• _SOURCE MATERIAL_:
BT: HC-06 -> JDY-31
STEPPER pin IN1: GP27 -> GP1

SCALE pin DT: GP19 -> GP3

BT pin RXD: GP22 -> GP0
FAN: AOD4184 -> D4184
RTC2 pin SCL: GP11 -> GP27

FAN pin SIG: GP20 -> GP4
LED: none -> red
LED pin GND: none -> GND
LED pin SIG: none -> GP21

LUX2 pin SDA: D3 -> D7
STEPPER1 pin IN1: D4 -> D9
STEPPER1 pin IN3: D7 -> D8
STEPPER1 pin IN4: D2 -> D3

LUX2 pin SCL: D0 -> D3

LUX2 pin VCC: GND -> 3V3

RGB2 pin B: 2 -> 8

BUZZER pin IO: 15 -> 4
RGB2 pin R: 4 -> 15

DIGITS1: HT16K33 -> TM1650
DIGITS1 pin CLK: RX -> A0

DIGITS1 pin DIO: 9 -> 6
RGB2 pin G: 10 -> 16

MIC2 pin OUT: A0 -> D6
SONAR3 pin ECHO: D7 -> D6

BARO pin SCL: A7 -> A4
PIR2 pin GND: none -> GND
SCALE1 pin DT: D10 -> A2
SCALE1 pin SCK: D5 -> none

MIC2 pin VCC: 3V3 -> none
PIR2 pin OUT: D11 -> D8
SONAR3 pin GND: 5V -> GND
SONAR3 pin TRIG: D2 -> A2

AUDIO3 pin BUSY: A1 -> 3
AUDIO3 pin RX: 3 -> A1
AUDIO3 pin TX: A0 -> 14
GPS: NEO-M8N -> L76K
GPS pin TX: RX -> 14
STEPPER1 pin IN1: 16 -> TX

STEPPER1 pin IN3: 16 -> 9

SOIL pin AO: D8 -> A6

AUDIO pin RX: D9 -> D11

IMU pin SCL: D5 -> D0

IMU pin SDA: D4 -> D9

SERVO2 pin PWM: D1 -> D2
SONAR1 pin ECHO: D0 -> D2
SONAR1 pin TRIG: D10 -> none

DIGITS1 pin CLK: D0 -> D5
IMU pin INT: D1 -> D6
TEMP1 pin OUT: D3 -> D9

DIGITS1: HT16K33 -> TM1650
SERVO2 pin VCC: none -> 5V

• _PROBLEM TO SOLVE_: From the first line to the last, copy the data exactly.

• _EXERCISE SOLUTION_:
BT: HC-06 -> JDY-31
STEPPER pin IN1: GP27 -> GP1

SCALE pin DT: GP19 -> GP3

BT pin RXD: GP22 -> GP0
FAN: AOD4184 -> D4184
RTC2 pin SCL: GP11 -> GP27

FAN pin SIG: GP20 -> GP4
LED: none -> red
LED pin GND: none -> GND
LED pin SIG: none -> GP21

LUX2 pin SDA: D3 -> D7
STEPPER1 pin IN1: D4 -> D9
STEPPER1 pin IN3: D7 -> D8
STEPPER1 pin IN4: D2 -> D3

LUX2 pin SCL: D0 -> D3

LUX2 pin VCC: GND -> 3V3

RGB2 pin B: 2 -> 8

BUZZER pin IO: 15 -> 4
RGB2 pin R: 4 -> 15

DIGITS1: HT16K33 -> TM1650
DIGITS1 pin CLK: RX -> A0

DIGITS1 pin DIO: 9 -> 6
RGB2 pin G: 10 -> 16

MIC2 pin OUT: A0 -> D6
SONAR3 pin ECHO: D7 -> D6

BARO pin SCL: A7 -> A4
PIR2 pin GND: none -> GND
SCALE1 pin DT: D10 -> A2
SCALE1 pin SCK: D5 -> none

MIC2 pin VCC: 3V3 -> none
PIR2 pin OUT: D11 -> D8
SONAR3 pin GND: 5V -> GND
SONAR3 pin TRIG: D2 -> A2

AUDIO3 pin BUSY: A1 -> 3
AUDIO3 pin RX: 3 -> A1
AUDIO3 pin TX: A0 -> 14
GPS: NEO-M8N -> L76K
GPS pin TX: RX -> 14
STEPPER1 pin IN1: 16 -> TX

STEPPER1 pin IN3: 16 -> 9

SOIL pin AO: D8 -> A6

AUDIO pin RX: D9 -> D11

IMU pin SCL: D5 -> D0

IMU pin SDA: D4 -> D9

SERVO2 pin PWM: D1 -> D2
SONAR1 pin ECHO: D0 -> D2
SONAR1 pin TRIG: D10 -> none

DIGITS1 pin CLK: D0 -> D5
IMU pin INT: D1 -> D6
TEMP1 pin OUT: D3 -> D9

DIGITS1: HT16K33 -> TM1650
SERVO2 pin VCC: none -> 5V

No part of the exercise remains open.